(Task inputs)
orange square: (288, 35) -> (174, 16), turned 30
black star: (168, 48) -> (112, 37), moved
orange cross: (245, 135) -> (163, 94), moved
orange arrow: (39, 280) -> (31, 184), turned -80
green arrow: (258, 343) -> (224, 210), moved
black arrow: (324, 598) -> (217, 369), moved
...
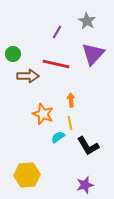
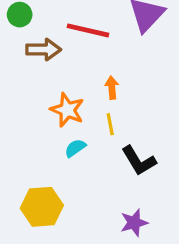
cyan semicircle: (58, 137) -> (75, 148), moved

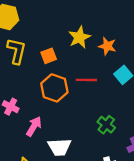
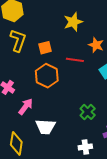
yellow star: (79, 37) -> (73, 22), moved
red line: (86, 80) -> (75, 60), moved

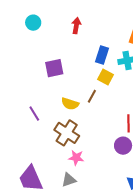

(Try it)
Only one stretch of the entries above is wanted: the lines from the one containing "black star: (168, 48) -> (112, 37), moved" through the one containing "black arrow: (324, 598) -> (217, 369), moved". Please reproduce it exactly.

(Written response)
black star: (168, 48) -> (112, 37), moved
orange cross: (245, 135) -> (163, 94), moved
orange arrow: (39, 280) -> (31, 184), turned -80
green arrow: (258, 343) -> (224, 210), moved
black arrow: (324, 598) -> (217, 369), moved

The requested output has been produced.